The data:

--- START ---

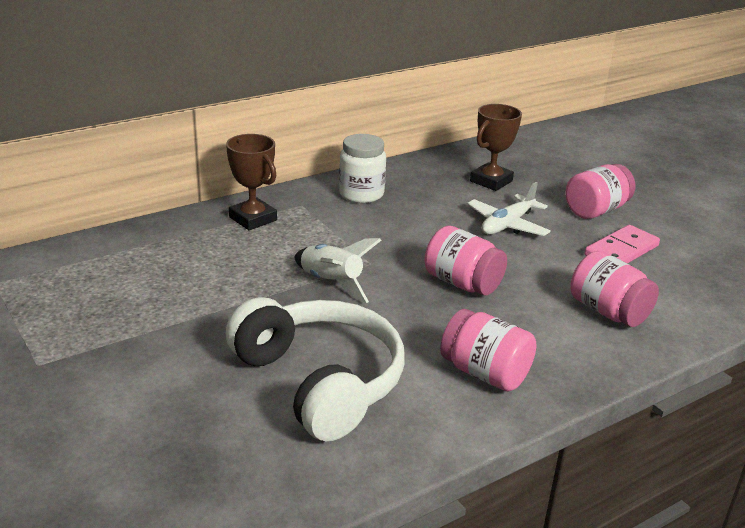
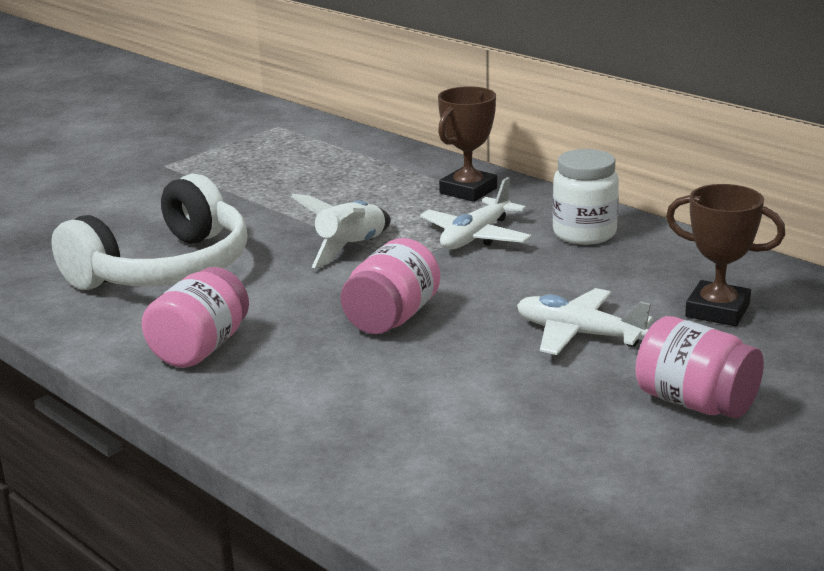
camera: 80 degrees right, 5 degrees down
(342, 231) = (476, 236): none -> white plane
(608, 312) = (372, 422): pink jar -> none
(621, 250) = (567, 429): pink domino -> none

--- END ---

What is needed: In your copy, omit the pictures and restate every line of the data word for word.

Written response:
camera: 80 degrees right, 5 degrees down
(342, 231) = (476, 236): none -> white plane
(608, 312) = (372, 422): pink jar -> none
(621, 250) = (567, 429): pink domino -> none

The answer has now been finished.